Work required> Would you transcribe the data word for word?

Working data>
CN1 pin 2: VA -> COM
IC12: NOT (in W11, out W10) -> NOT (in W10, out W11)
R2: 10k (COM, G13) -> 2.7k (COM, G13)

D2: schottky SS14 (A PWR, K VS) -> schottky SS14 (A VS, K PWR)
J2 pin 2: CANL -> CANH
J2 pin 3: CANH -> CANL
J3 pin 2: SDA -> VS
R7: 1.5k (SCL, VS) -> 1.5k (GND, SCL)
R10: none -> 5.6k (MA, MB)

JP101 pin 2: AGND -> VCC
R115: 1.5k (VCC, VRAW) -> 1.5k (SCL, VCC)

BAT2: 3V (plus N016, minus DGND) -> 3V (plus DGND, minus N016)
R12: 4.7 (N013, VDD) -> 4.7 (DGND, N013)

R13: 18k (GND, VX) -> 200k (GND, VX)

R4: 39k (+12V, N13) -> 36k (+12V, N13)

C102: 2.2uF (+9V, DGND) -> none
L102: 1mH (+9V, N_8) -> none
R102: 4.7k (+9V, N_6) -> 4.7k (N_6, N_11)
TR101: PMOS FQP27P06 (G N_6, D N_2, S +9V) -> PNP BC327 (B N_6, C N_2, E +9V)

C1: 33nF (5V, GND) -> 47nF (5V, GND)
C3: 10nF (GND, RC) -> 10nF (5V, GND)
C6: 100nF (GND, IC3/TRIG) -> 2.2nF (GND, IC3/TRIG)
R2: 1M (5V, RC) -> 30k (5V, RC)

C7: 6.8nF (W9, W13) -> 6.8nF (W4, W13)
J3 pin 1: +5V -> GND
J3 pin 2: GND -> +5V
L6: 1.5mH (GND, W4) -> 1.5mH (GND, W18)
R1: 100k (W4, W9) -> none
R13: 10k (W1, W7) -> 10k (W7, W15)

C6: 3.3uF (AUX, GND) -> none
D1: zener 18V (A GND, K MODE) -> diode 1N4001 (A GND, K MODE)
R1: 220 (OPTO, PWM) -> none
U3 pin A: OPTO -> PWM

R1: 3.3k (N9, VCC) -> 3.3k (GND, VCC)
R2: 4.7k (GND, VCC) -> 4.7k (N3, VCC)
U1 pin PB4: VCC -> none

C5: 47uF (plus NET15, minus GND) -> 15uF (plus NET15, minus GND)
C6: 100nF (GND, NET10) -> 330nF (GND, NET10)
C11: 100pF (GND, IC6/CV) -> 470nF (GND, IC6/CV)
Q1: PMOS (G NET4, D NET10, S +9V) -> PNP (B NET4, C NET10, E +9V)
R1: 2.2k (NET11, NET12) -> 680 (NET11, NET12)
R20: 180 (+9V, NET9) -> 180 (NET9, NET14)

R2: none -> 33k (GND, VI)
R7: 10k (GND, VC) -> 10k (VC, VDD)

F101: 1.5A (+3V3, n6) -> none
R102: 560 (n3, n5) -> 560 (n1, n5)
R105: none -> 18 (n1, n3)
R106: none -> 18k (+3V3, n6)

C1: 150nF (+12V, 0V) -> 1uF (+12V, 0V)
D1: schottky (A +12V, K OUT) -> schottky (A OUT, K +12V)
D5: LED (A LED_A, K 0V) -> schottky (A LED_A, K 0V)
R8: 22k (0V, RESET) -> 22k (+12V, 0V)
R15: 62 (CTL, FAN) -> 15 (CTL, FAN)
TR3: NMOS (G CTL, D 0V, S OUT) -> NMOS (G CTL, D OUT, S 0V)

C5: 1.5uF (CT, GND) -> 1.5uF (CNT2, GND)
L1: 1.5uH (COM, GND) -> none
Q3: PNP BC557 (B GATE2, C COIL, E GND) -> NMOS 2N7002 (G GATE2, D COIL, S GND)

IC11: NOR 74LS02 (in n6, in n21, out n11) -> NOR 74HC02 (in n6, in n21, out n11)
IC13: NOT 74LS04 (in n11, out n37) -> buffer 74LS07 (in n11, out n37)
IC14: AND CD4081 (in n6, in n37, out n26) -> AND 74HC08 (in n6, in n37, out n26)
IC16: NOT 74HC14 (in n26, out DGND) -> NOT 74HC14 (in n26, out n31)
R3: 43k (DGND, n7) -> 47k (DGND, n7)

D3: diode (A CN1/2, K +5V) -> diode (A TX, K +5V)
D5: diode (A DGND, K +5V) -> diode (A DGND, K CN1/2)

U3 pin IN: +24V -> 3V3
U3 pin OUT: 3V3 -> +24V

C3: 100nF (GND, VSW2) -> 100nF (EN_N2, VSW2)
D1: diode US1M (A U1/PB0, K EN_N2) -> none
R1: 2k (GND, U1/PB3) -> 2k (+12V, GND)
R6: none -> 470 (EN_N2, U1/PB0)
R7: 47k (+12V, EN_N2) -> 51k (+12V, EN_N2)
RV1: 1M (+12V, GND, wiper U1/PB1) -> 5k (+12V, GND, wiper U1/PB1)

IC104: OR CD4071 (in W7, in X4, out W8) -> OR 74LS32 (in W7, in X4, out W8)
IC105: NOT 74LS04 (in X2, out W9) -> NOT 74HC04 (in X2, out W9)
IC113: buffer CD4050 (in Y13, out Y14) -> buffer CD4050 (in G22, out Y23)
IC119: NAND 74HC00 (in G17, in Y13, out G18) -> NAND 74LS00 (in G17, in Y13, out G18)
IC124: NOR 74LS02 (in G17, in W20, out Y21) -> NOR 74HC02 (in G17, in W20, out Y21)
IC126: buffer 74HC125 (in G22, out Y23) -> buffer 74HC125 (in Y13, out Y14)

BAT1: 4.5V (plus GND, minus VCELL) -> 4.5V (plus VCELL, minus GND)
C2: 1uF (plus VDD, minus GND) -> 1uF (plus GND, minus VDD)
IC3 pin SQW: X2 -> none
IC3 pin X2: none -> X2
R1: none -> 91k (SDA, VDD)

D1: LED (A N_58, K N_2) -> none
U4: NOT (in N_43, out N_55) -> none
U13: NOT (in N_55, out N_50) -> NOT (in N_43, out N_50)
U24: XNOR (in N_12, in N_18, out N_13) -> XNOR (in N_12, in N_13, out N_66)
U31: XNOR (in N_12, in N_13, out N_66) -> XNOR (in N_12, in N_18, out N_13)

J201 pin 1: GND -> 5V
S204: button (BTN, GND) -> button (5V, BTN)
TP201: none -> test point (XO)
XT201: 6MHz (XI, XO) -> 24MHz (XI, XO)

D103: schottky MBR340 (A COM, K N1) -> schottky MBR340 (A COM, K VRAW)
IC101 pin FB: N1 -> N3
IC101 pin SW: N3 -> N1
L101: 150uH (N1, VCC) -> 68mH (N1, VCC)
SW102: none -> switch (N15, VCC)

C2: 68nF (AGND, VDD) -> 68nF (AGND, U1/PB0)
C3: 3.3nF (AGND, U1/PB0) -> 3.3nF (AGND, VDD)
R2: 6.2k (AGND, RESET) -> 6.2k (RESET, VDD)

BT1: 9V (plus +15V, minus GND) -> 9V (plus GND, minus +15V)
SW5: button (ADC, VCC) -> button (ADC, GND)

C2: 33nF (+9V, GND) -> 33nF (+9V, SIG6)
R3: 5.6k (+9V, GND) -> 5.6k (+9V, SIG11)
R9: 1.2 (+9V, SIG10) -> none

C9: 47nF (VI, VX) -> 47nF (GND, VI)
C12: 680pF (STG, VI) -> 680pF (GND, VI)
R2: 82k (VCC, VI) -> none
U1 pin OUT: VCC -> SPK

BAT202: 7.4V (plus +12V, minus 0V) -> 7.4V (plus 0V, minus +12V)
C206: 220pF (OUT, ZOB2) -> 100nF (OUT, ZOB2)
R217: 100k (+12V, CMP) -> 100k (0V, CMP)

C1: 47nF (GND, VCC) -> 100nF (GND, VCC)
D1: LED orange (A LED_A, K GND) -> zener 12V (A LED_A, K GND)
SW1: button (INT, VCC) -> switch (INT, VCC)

Result of this exercise>
CN1 pin 2: VA -> COM
IC12: NOT (in W11, out W10) -> NOT (in W10, out W11)
R2: 10k (COM, G13) -> 2.7k (COM, G13)

D2: schottky SS14 (A PWR, K VS) -> schottky SS14 (A VS, K PWR)
J2 pin 2: CANL -> CANH
J2 pin 3: CANH -> CANL
J3 pin 2: SDA -> VS
R7: 1.5k (SCL, VS) -> 1.5k (GND, SCL)
R10: none -> 5.6k (MA, MB)

JP101 pin 2: AGND -> VCC
R115: 1.5k (VCC, VRAW) -> 1.5k (SCL, VCC)

BAT2: 3V (plus N016, minus DGND) -> 3V (plus DGND, minus N016)
R12: 4.7 (N013, VDD) -> 4.7 (DGND, N013)

R13: 18k (GND, VX) -> 200k (GND, VX)

R4: 39k (+12V, N13) -> 36k (+12V, N13)

C102: 2.2uF (+9V, DGND) -> none
L102: 1mH (+9V, N_8) -> none
R102: 4.7k (+9V, N_6) -> 4.7k (N_6, N_11)
TR101: PMOS FQP27P06 (G N_6, D N_2, S +9V) -> PNP BC327 (B N_6, C N_2, E +9V)

C1: 33nF (5V, GND) -> 47nF (5V, GND)
C3: 10nF (GND, RC) -> 10nF (5V, GND)
C6: 100nF (GND, IC3/TRIG) -> 2.2nF (GND, IC3/TRIG)
R2: 1M (5V, RC) -> 30k (5V, RC)

C7: 6.8nF (W9, W13) -> 6.8nF (W4, W13)
J3 pin 1: +5V -> GND
J3 pin 2: GND -> +5V
L6: 1.5mH (GND, W4) -> 1.5mH (GND, W18)
R1: 100k (W4, W9) -> none
R13: 10k (W1, W7) -> 10k (W7, W15)

C6: 3.3uF (AUX, GND) -> none
D1: zener 18V (A GND, K MODE) -> diode 1N4001 (A GND, K MODE)
R1: 220 (OPTO, PWM) -> none
U3 pin A: OPTO -> PWM

R1: 3.3k (N9, VCC) -> 3.3k (GND, VCC)
R2: 4.7k (GND, VCC) -> 4.7k (N3, VCC)
U1 pin PB4: VCC -> none

C5: 47uF (plus NET15, minus GND) -> 15uF (plus NET15, minus GND)
C6: 100nF (GND, NET10) -> 330nF (GND, NET10)
C11: 100pF (GND, IC6/CV) -> 470nF (GND, IC6/CV)
Q1: PMOS (G NET4, D NET10, S +9V) -> PNP (B NET4, C NET10, E +9V)
R1: 2.2k (NET11, NET12) -> 680 (NET11, NET12)
R20: 180 (+9V, NET9) -> 180 (NET9, NET14)

R2: none -> 33k (GND, VI)
R7: 10k (GND, VC) -> 10k (VC, VDD)

F101: 1.5A (+3V3, n6) -> none
R102: 560 (n3, n5) -> 560 (n1, n5)
R105: none -> 18 (n1, n3)
R106: none -> 18k (+3V3, n6)

C1: 150nF (+12V, 0V) -> 1uF (+12V, 0V)
D1: schottky (A +12V, K OUT) -> schottky (A OUT, K +12V)
D5: LED (A LED_A, K 0V) -> schottky (A LED_A, K 0V)
R8: 22k (0V, RESET) -> 22k (+12V, 0V)
R15: 62 (CTL, FAN) -> 15 (CTL, FAN)
TR3: NMOS (G CTL, D 0V, S OUT) -> NMOS (G CTL, D OUT, S 0V)

C5: 1.5uF (CT, GND) -> 1.5uF (CNT2, GND)
L1: 1.5uH (COM, GND) -> none
Q3: PNP BC557 (B GATE2, C COIL, E GND) -> NMOS 2N7002 (G GATE2, D COIL, S GND)

IC11: NOR 74LS02 (in n6, in n21, out n11) -> NOR 74HC02 (in n6, in n21, out n11)
IC13: NOT 74LS04 (in n11, out n37) -> buffer 74LS07 (in n11, out n37)
IC14: AND CD4081 (in n6, in n37, out n26) -> AND 74HC08 (in n6, in n37, out n26)
IC16: NOT 74HC14 (in n26, out DGND) -> NOT 74HC14 (in n26, out n31)
R3: 43k (DGND, n7) -> 47k (DGND, n7)

D3: diode (A CN1/2, K +5V) -> diode (A TX, K +5V)
D5: diode (A DGND, K +5V) -> diode (A DGND, K CN1/2)

U3 pin IN: +24V -> 3V3
U3 pin OUT: 3V3 -> +24V

C3: 100nF (GND, VSW2) -> 100nF (EN_N2, VSW2)
D1: diode US1M (A U1/PB0, K EN_N2) -> none
R1: 2k (GND, U1/PB3) -> 2k (+12V, GND)
R6: none -> 470 (EN_N2, U1/PB0)
R7: 47k (+12V, EN_N2) -> 51k (+12V, EN_N2)
RV1: 1M (+12V, GND, wiper U1/PB1) -> 5k (+12V, GND, wiper U1/PB1)

IC104: OR CD4071 (in W7, in X4, out W8) -> OR 74LS32 (in W7, in X4, out W8)
IC105: NOT 74LS04 (in X2, out W9) -> NOT 74HC04 (in X2, out W9)
IC113: buffer CD4050 (in Y13, out Y14) -> buffer CD4050 (in G22, out Y23)
IC119: NAND 74HC00 (in G17, in Y13, out G18) -> NAND 74LS00 (in G17, in Y13, out G18)
IC124: NOR 74LS02 (in G17, in W20, out Y21) -> NOR 74HC02 (in G17, in W20, out Y21)
IC126: buffer 74HC125 (in G22, out Y23) -> buffer 74HC125 (in Y13, out Y14)

BAT1: 4.5V (plus GND, minus VCELL) -> 4.5V (plus VCELL, minus GND)
C2: 1uF (plus VDD, minus GND) -> 1uF (plus GND, minus VDD)
IC3 pin SQW: X2 -> none
IC3 pin X2: none -> X2
R1: none -> 91k (SDA, VDD)

D1: LED (A N_58, K N_2) -> none
U4: NOT (in N_43, out N_55) -> none
U13: NOT (in N_55, out N_50) -> NOT (in N_43, out N_50)
U24: XNOR (in N_12, in N_18, out N_13) -> XNOR (in N_12, in N_13, out N_66)
U31: XNOR (in N_12, in N_13, out N_66) -> XNOR (in N_12, in N_18, out N_13)

J201 pin 1: GND -> 5V
S204: button (BTN, GND) -> button (5V, BTN)
TP201: none -> test point (XO)
XT201: 6MHz (XI, XO) -> 24MHz (XI, XO)

D103: schottky MBR340 (A COM, K N1) -> schottky MBR340 (A COM, K VRAW)
IC101 pin FB: N1 -> N3
IC101 pin SW: N3 -> N1
L101: 150uH (N1, VCC) -> 68mH (N1, VCC)
SW102: none -> switch (N15, VCC)

C2: 68nF (AGND, VDD) -> 68nF (AGND, U1/PB0)
C3: 3.3nF (AGND, U1/PB0) -> 3.3nF (AGND, VDD)
R2: 6.2k (AGND, RESET) -> 6.2k (RESET, VDD)

BT1: 9V (plus +15V, minus GND) -> 9V (plus GND, minus +15V)
SW5: button (ADC, VCC) -> button (ADC, GND)

C2: 33nF (+9V, GND) -> 33nF (+9V, SIG6)
R3: 5.6k (+9V, GND) -> 5.6k (+9V, SIG11)
R9: 1.2 (+9V, SIG10) -> none

C9: 47nF (VI, VX) -> 47nF (GND, VI)
C12: 680pF (STG, VI) -> 680pF (GND, VI)
R2: 82k (VCC, VI) -> none
U1 pin OUT: VCC -> SPK

BAT202: 7.4V (plus +12V, minus 0V) -> 7.4V (plus 0V, minus +12V)
C206: 220pF (OUT, ZOB2) -> 100nF (OUT, ZOB2)
R217: 100k (+12V, CMP) -> 100k (0V, CMP)

C1: 47nF (GND, VCC) -> 100nF (GND, VCC)
D1: LED orange (A LED_A, K GND) -> zener 12V (A LED_A, K GND)
SW1: button (INT, VCC) -> switch (INT, VCC)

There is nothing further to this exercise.